ABOUT THIS TASK:
The full listing should be reproduced exactly as it appears.

SOURCE DATA:
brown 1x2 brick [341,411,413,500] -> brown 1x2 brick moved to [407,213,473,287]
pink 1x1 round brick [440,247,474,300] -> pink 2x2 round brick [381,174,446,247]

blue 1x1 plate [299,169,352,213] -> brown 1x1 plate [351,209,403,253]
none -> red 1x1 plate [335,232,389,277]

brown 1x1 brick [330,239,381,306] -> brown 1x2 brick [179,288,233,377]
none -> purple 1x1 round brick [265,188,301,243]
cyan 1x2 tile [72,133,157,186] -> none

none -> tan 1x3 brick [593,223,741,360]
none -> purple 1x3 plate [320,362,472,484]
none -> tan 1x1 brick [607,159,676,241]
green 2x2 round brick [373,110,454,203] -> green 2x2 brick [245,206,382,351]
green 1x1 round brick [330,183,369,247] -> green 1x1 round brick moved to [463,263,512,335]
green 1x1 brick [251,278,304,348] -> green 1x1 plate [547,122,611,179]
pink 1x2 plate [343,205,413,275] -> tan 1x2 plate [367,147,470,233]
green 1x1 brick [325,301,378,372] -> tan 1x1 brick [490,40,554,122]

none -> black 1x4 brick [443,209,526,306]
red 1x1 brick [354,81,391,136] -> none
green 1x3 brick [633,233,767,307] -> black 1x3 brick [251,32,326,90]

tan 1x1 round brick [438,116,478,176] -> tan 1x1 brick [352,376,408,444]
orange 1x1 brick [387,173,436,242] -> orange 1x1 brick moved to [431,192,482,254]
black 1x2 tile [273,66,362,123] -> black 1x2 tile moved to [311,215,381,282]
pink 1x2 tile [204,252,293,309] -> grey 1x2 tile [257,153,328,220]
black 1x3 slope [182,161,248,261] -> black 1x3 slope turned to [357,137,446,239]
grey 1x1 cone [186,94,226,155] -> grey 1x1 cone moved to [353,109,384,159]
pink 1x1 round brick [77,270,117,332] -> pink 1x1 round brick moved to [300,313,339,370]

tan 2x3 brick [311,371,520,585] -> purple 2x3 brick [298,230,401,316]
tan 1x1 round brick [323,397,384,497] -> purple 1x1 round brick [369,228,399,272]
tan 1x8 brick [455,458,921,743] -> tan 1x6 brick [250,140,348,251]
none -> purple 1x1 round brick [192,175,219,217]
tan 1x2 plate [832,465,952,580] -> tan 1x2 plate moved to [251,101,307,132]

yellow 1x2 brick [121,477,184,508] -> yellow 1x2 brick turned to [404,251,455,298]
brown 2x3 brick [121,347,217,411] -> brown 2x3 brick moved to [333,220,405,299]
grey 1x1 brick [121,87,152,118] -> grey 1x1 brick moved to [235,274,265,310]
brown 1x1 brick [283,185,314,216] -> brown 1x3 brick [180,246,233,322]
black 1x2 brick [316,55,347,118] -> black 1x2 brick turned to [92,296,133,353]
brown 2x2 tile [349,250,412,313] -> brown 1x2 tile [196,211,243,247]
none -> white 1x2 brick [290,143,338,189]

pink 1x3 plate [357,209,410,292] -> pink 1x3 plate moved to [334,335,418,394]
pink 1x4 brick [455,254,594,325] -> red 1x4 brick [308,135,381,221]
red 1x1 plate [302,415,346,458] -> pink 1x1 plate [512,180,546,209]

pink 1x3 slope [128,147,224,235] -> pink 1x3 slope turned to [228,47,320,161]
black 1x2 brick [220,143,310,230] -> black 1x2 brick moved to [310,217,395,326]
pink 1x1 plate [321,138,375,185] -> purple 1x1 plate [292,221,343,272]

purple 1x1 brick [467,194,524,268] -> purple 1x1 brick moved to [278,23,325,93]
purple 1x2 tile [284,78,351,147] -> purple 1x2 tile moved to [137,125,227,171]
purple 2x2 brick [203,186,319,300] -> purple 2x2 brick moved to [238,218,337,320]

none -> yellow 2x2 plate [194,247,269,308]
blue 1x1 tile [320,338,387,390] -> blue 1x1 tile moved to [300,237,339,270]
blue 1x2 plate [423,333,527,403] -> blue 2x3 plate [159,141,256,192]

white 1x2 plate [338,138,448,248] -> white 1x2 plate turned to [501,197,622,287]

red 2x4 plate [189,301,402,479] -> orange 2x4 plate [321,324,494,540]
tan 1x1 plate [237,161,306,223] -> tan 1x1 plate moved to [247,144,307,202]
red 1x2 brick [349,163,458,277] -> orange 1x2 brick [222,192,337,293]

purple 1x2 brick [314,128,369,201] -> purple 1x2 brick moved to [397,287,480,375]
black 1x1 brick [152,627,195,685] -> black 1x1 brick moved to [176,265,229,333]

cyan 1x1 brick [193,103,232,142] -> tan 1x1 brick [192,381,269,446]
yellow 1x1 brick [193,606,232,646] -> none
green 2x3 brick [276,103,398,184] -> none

WRITTEN RESPONSE:
brown 1x2 brick [341,411,413,500] -> brown 1x2 brick moved to [407,213,473,287]
pink 1x1 round brick [440,247,474,300] -> pink 2x2 round brick [381,174,446,247]

blue 1x1 plate [299,169,352,213] -> brown 1x1 plate [351,209,403,253]
none -> red 1x1 plate [335,232,389,277]

brown 1x1 brick [330,239,381,306] -> brown 1x2 brick [179,288,233,377]
none -> purple 1x1 round brick [265,188,301,243]
cyan 1x2 tile [72,133,157,186] -> none

none -> tan 1x3 brick [593,223,741,360]
none -> purple 1x3 plate [320,362,472,484]
none -> tan 1x1 brick [607,159,676,241]
green 2x2 round brick [373,110,454,203] -> green 2x2 brick [245,206,382,351]
green 1x1 round brick [330,183,369,247] -> green 1x1 round brick moved to [463,263,512,335]
green 1x1 brick [251,278,304,348] -> green 1x1 plate [547,122,611,179]
pink 1x2 plate [343,205,413,275] -> tan 1x2 plate [367,147,470,233]
green 1x1 brick [325,301,378,372] -> tan 1x1 brick [490,40,554,122]

none -> black 1x4 brick [443,209,526,306]
red 1x1 brick [354,81,391,136] -> none
green 1x3 brick [633,233,767,307] -> black 1x3 brick [251,32,326,90]

tan 1x1 round brick [438,116,478,176] -> tan 1x1 brick [352,376,408,444]
orange 1x1 brick [387,173,436,242] -> orange 1x1 brick moved to [431,192,482,254]
black 1x2 tile [273,66,362,123] -> black 1x2 tile moved to [311,215,381,282]
pink 1x2 tile [204,252,293,309] -> grey 1x2 tile [257,153,328,220]
black 1x3 slope [182,161,248,261] -> black 1x3 slope turned to [357,137,446,239]
grey 1x1 cone [186,94,226,155] -> grey 1x1 cone moved to [353,109,384,159]
pink 1x1 round brick [77,270,117,332] -> pink 1x1 round brick moved to [300,313,339,370]

tan 2x3 brick [311,371,520,585] -> purple 2x3 brick [298,230,401,316]
tan 1x1 round brick [323,397,384,497] -> purple 1x1 round brick [369,228,399,272]
tan 1x8 brick [455,458,921,743] -> tan 1x6 brick [250,140,348,251]
none -> purple 1x1 round brick [192,175,219,217]
tan 1x2 plate [832,465,952,580] -> tan 1x2 plate moved to [251,101,307,132]

yellow 1x2 brick [121,477,184,508] -> yellow 1x2 brick turned to [404,251,455,298]
brown 2x3 brick [121,347,217,411] -> brown 2x3 brick moved to [333,220,405,299]
grey 1x1 brick [121,87,152,118] -> grey 1x1 brick moved to [235,274,265,310]
brown 1x1 brick [283,185,314,216] -> brown 1x3 brick [180,246,233,322]
black 1x2 brick [316,55,347,118] -> black 1x2 brick turned to [92,296,133,353]
brown 2x2 tile [349,250,412,313] -> brown 1x2 tile [196,211,243,247]
none -> white 1x2 brick [290,143,338,189]

pink 1x3 plate [357,209,410,292] -> pink 1x3 plate moved to [334,335,418,394]
pink 1x4 brick [455,254,594,325] -> red 1x4 brick [308,135,381,221]
red 1x1 plate [302,415,346,458] -> pink 1x1 plate [512,180,546,209]

pink 1x3 slope [128,147,224,235] -> pink 1x3 slope turned to [228,47,320,161]
black 1x2 brick [220,143,310,230] -> black 1x2 brick moved to [310,217,395,326]
pink 1x1 plate [321,138,375,185] -> purple 1x1 plate [292,221,343,272]

purple 1x1 brick [467,194,524,268] -> purple 1x1 brick moved to [278,23,325,93]
purple 1x2 tile [284,78,351,147] -> purple 1x2 tile moved to [137,125,227,171]
purple 2x2 brick [203,186,319,300] -> purple 2x2 brick moved to [238,218,337,320]

none -> yellow 2x2 plate [194,247,269,308]
blue 1x1 tile [320,338,387,390] -> blue 1x1 tile moved to [300,237,339,270]
blue 1x2 plate [423,333,527,403] -> blue 2x3 plate [159,141,256,192]

white 1x2 plate [338,138,448,248] -> white 1x2 plate turned to [501,197,622,287]

red 2x4 plate [189,301,402,479] -> orange 2x4 plate [321,324,494,540]
tan 1x1 plate [237,161,306,223] -> tan 1x1 plate moved to [247,144,307,202]
red 1x2 brick [349,163,458,277] -> orange 1x2 brick [222,192,337,293]

purple 1x2 brick [314,128,369,201] -> purple 1x2 brick moved to [397,287,480,375]
black 1x1 brick [152,627,195,685] -> black 1x1 brick moved to [176,265,229,333]

cyan 1x1 brick [193,103,232,142] -> tan 1x1 brick [192,381,269,446]
yellow 1x1 brick [193,606,232,646] -> none
green 2x3 brick [276,103,398,184] -> none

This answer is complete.